**Problem**
In the listing below, find every line containing "diode" and copy it out.

----

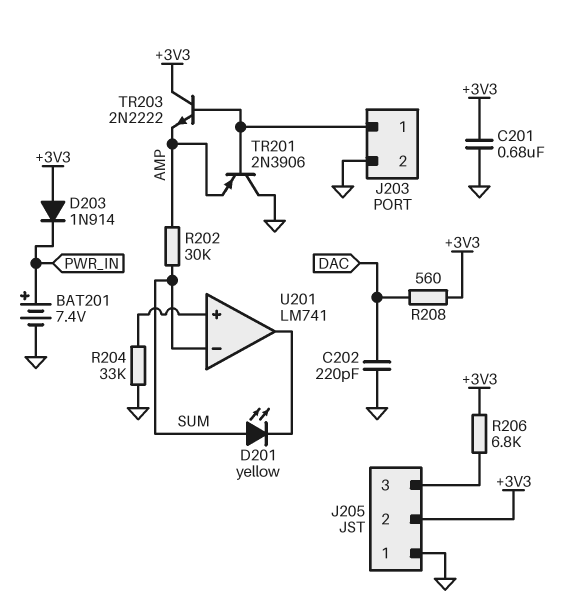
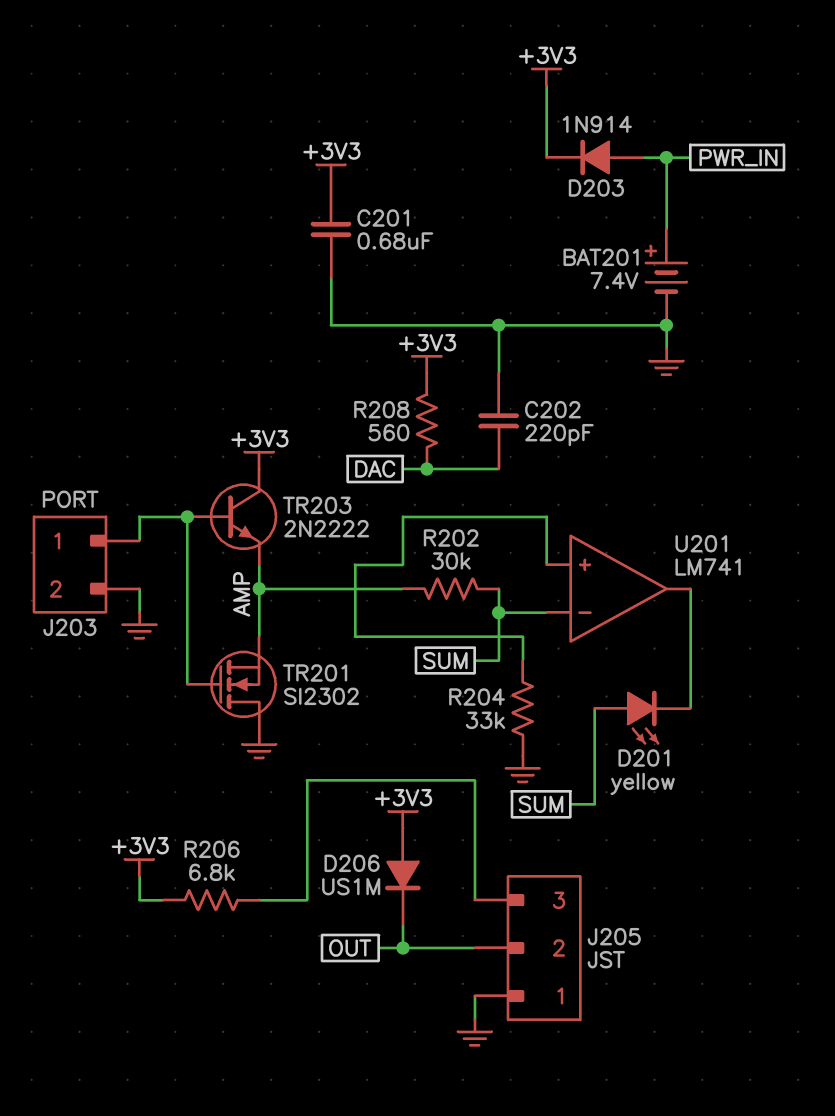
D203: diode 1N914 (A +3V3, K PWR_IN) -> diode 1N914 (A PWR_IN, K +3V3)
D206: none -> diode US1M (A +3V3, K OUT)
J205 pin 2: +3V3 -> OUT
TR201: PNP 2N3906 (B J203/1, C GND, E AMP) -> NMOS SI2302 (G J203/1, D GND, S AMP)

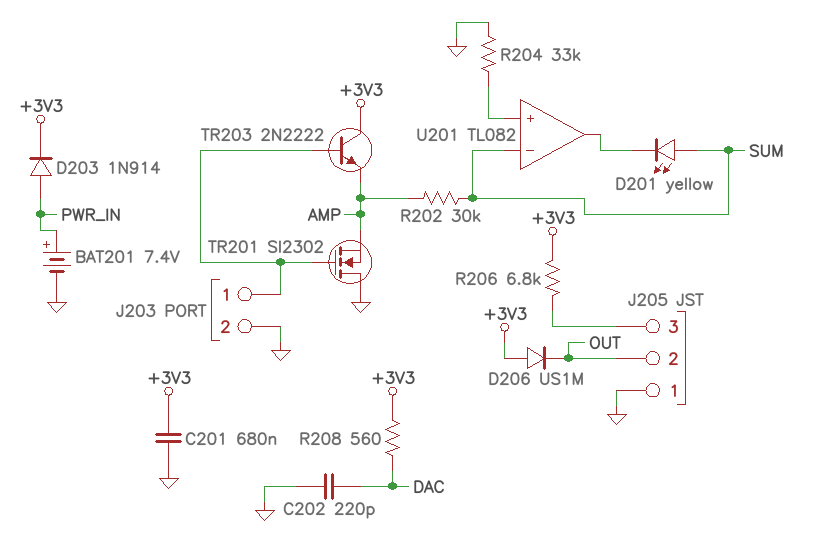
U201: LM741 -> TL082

----

**Final answer**
D203: diode 1N914 (A +3V3, K PWR_IN) -> diode 1N914 (A PWR_IN, K +3V3)
D206: none -> diode US1M (A +3V3, K OUT)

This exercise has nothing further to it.